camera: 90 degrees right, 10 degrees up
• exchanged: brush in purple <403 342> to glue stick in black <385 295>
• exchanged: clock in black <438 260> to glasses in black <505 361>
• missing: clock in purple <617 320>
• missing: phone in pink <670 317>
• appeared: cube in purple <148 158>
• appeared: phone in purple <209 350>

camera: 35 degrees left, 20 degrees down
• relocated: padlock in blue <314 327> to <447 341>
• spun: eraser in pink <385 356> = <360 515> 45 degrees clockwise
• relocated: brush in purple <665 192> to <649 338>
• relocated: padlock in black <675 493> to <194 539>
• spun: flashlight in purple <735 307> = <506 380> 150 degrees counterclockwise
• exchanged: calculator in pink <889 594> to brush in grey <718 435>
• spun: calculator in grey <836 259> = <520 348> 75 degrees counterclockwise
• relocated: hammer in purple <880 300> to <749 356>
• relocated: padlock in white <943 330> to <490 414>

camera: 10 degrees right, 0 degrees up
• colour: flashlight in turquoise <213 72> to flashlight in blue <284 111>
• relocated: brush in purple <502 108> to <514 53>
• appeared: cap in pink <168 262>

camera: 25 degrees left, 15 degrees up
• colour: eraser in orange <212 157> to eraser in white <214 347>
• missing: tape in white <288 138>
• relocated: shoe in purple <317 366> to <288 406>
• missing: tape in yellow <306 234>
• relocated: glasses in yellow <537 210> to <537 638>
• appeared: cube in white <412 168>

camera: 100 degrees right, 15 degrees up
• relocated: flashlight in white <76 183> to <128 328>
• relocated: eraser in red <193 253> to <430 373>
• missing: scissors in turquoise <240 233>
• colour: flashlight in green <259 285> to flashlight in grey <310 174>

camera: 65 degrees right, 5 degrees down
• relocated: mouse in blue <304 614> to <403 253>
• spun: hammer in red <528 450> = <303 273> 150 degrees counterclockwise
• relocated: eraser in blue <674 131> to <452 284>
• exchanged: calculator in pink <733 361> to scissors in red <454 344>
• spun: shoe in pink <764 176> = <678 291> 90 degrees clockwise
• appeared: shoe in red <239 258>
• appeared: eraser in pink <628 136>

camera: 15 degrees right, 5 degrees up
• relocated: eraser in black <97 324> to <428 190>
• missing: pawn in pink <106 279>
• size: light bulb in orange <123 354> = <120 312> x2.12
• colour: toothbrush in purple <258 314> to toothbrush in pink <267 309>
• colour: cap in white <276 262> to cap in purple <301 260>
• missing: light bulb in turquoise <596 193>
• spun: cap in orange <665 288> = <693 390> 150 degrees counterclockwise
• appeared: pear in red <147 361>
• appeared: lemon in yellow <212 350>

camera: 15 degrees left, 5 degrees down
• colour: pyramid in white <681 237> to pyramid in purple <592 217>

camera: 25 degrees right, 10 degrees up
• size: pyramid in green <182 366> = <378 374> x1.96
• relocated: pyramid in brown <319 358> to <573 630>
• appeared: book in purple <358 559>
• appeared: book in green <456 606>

What to do: Write out exactly the lines that fall from the line with "black <385 295>" to the line with "purple <148 158>" in the records above, keeping both ends.

Reply to the task:
• exchanged: brush in purple <403 342> to glue stick in black <385 295>
• exchanged: clock in black <438 260> to glasses in black <505 361>
• missing: clock in purple <617 320>
• missing: phone in pink <670 317>
• appeared: cube in purple <148 158>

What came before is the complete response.